* [Requirement] Return, from the listing below, every line that includes "AGND".

┌────────

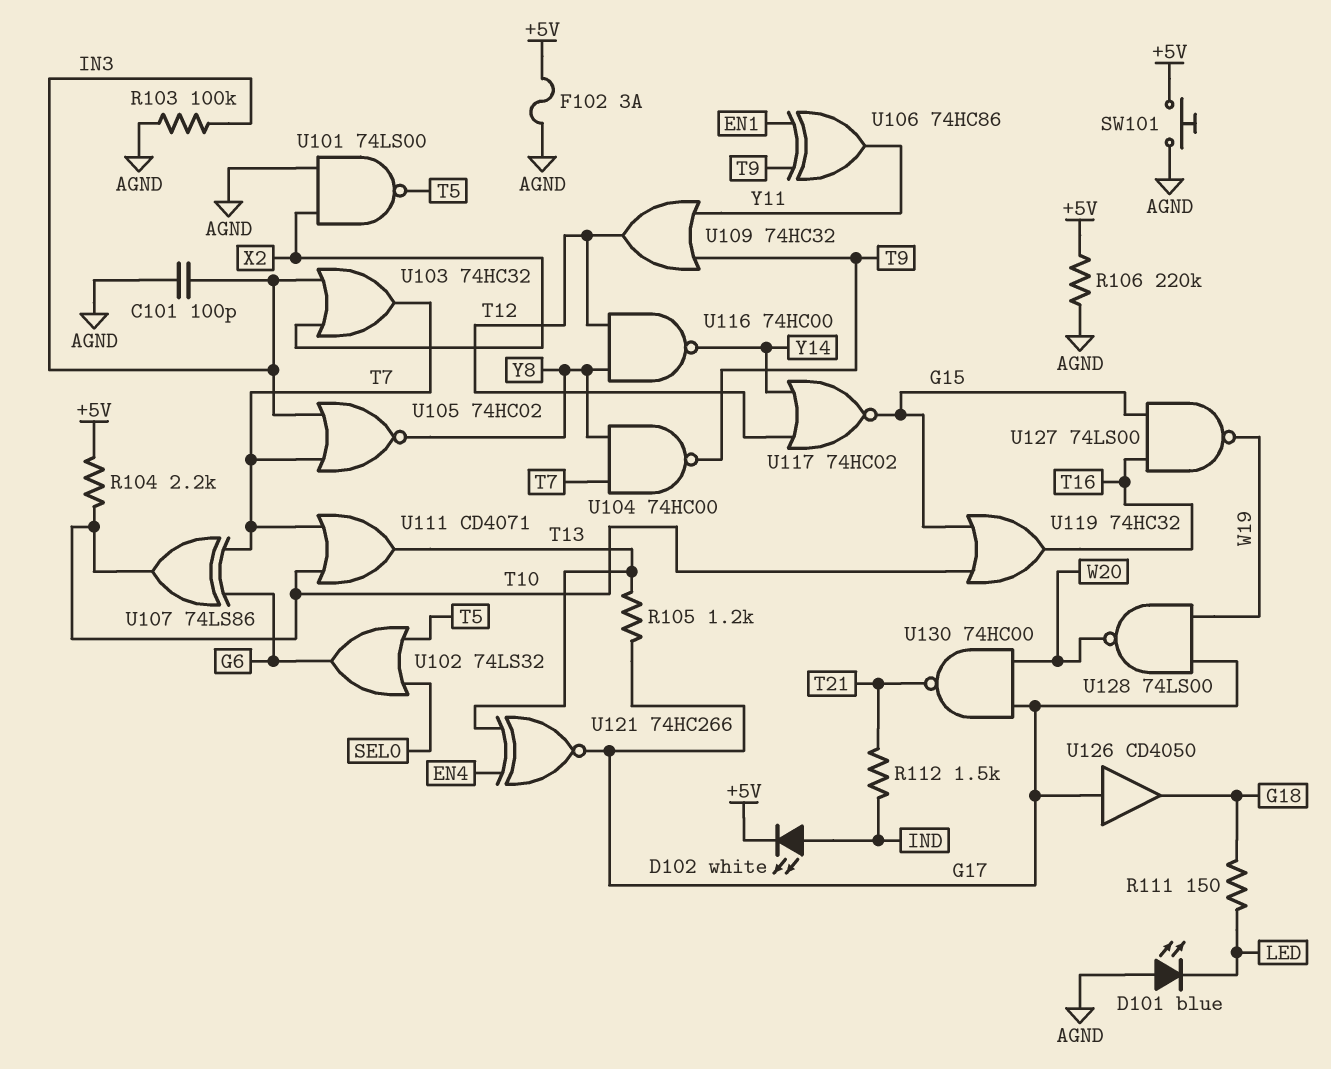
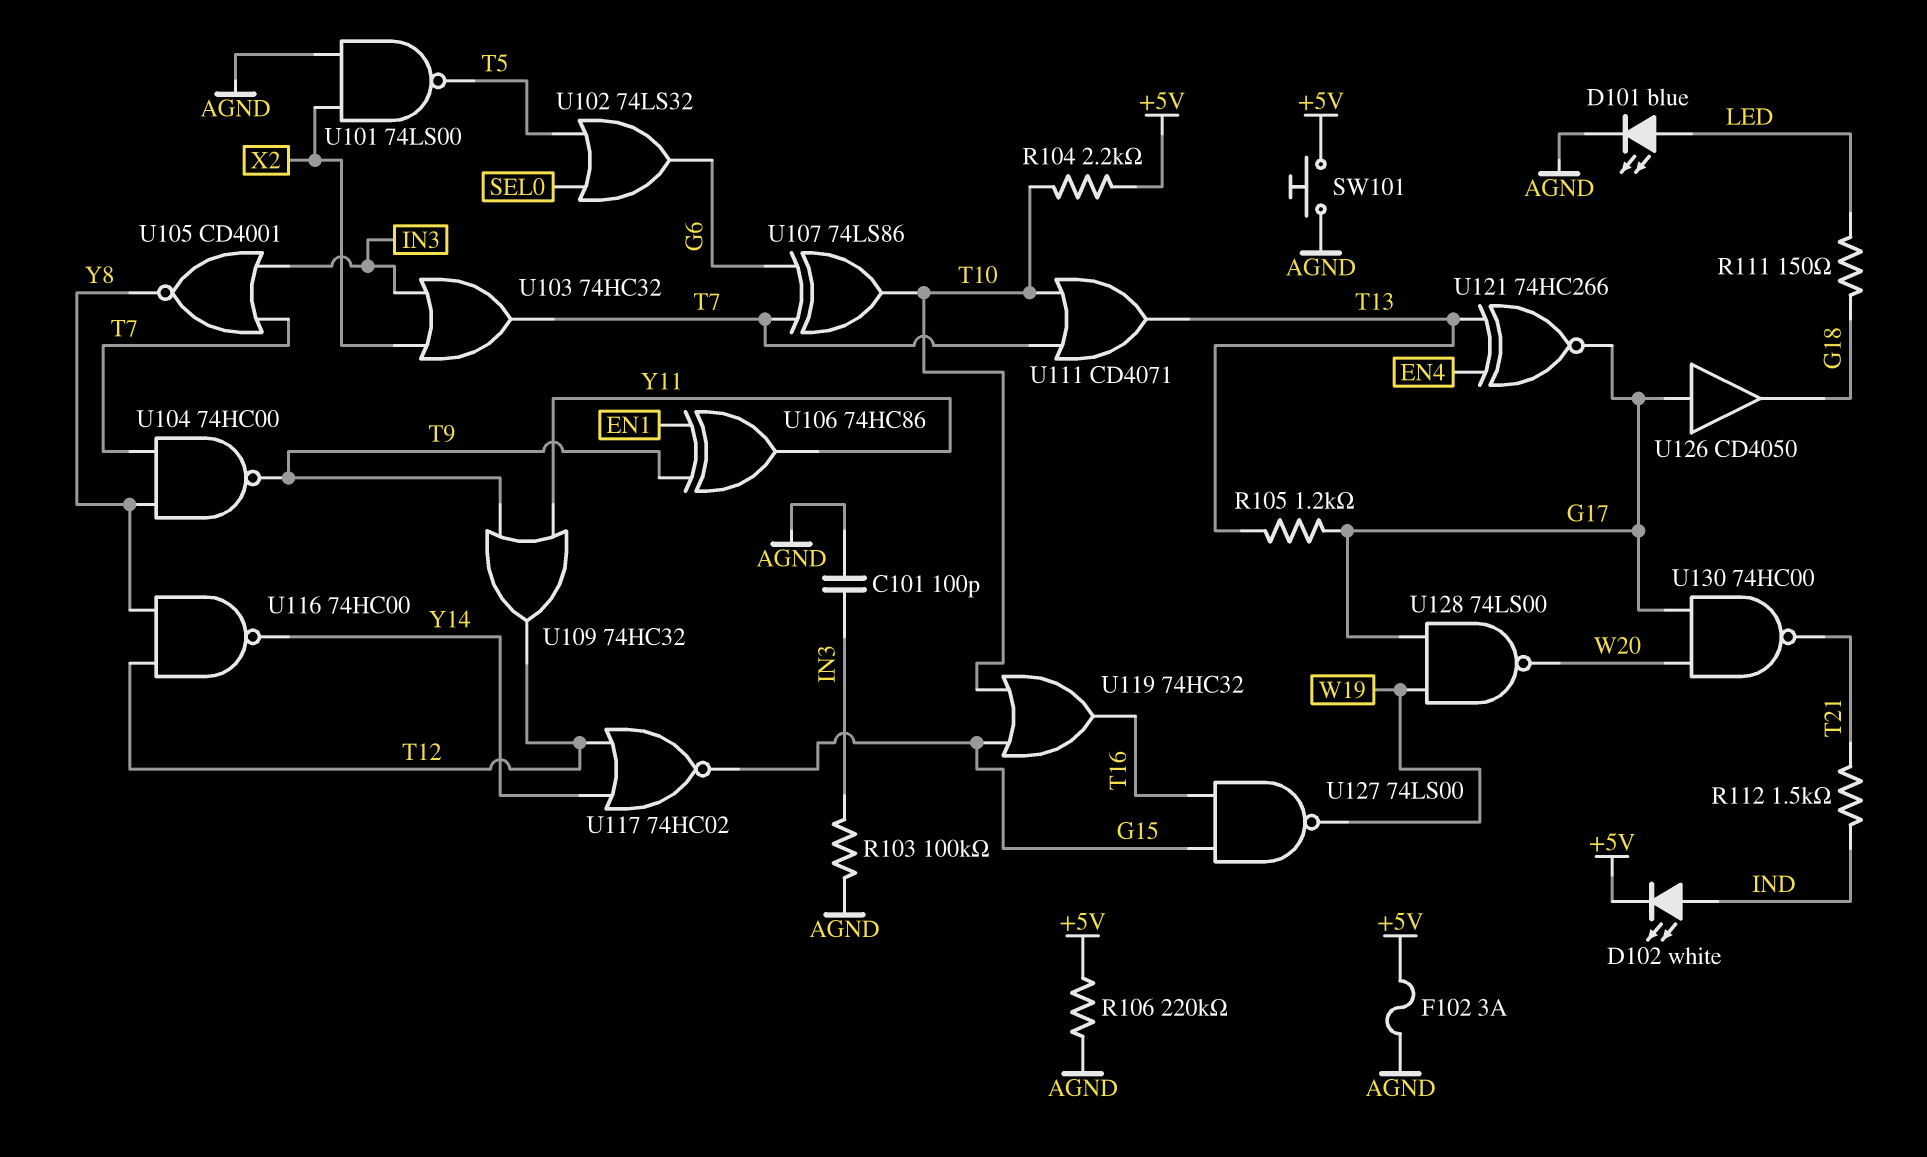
D101: LED blue (A AGND, K LED) -> LED blue (A LED, K AGND)
U105: NOR 74HC02 (in IN3, in T7, out Y8) -> NOR CD4001 (in IN3, in T7, out Y8)

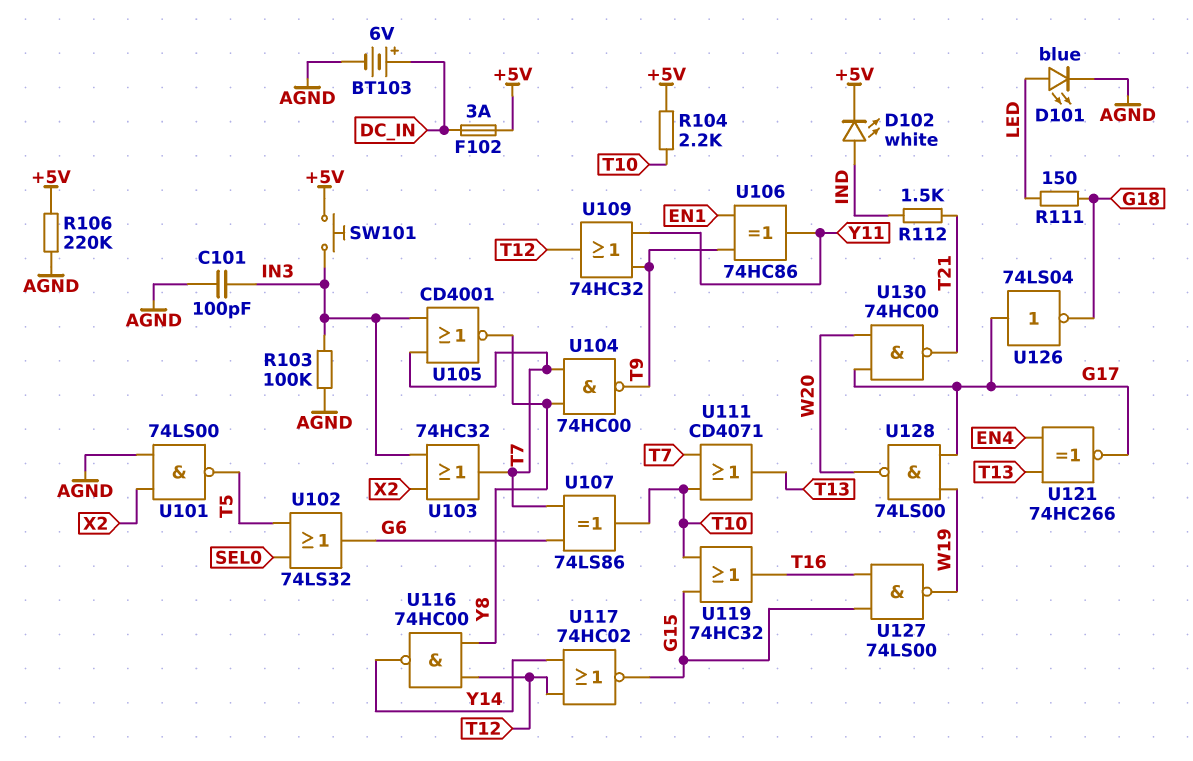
BT103: none -> 6V (plus DC_IN, minus AGND)
F102: 3A (+5V, AGND) -> 3A (+5V, DC_IN)
R105: 1.2k (G17, T13) -> none
SW101: button (+5V, AGND) -> button (+5V, IN3)
U126: buffer CD4050 (in G17, out G18) -> NOT 74LS04 (in G17, out G18)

└────────

* [Expected output]
D101: LED blue (A AGND, K LED) -> LED blue (A LED, K AGND)
BT103: none -> 6V (plus DC_IN, minus AGND)
F102: 3A (+5V, AGND) -> 3A (+5V, DC_IN)
SW101: button (+5V, AGND) -> button (+5V, IN3)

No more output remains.